• What needs to be done: In the material below, the required lines run from the one containing "P1 pin 2: IC3/PA0 -> IC3/PA4" through the one containing "S3: none -> switch (GND, PWR_IN)". Copy those lines exactly, ends included, and nothing else.

• Supplied data:
------------------------------------------------

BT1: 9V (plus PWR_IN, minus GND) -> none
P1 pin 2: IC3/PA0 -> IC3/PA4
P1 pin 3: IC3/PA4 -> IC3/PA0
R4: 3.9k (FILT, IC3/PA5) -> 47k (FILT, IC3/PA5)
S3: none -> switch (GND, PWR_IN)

------------------------------------------------

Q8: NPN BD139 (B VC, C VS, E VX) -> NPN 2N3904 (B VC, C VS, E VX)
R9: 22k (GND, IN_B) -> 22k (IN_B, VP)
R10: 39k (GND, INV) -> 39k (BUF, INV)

------------------------------------------------

• Solution below:
P1 pin 2: IC3/PA0 -> IC3/PA4
P1 pin 3: IC3/PA4 -> IC3/PA0
R4: 3.9k (FILT, IC3/PA5) -> 47k (FILT, IC3/PA5)
S3: none -> switch (GND, PWR_IN)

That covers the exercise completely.